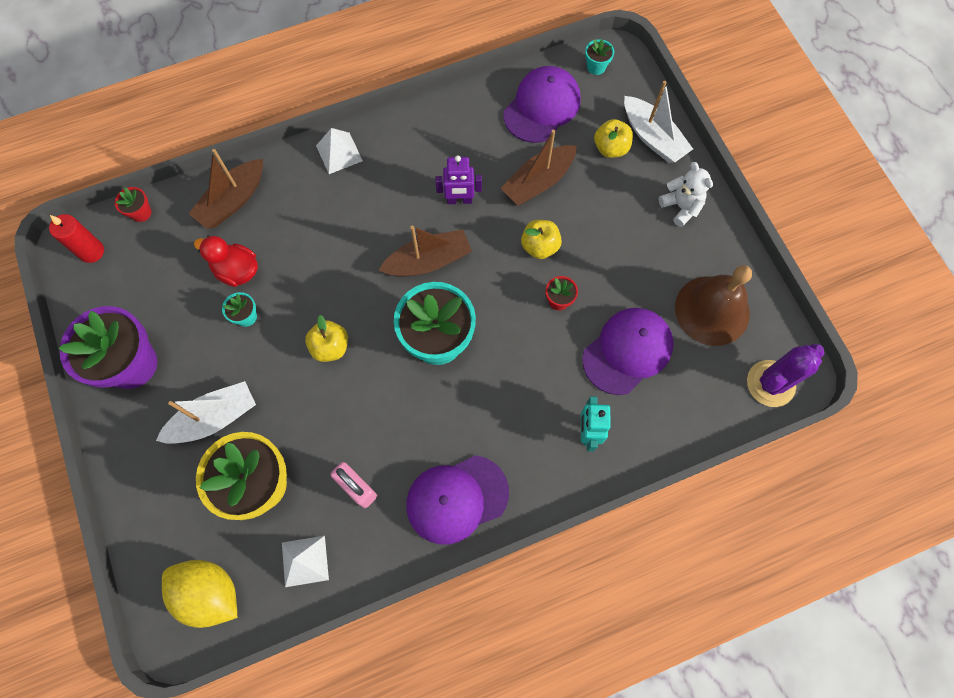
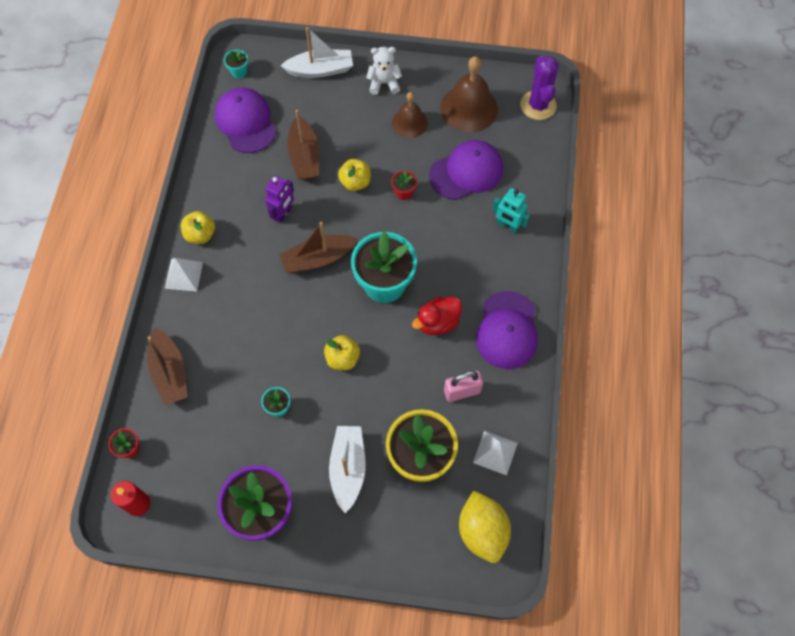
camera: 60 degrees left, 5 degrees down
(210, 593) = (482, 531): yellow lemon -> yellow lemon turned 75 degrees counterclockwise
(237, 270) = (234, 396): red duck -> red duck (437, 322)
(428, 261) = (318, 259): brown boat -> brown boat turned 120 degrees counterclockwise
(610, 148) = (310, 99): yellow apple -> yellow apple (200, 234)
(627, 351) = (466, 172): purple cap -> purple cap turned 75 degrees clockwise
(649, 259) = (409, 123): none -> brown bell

WHAT THE TASK REQUIRES
Starting with the line that contains "(610, 148) = (310, 99): yellow", restate every line through the end of the records above, exactly and with no other lines.

WORKED SOLUTION
(610, 148) = (310, 99): yellow apple -> yellow apple (200, 234)
(627, 351) = (466, 172): purple cap -> purple cap turned 75 degrees clockwise
(649, 259) = (409, 123): none -> brown bell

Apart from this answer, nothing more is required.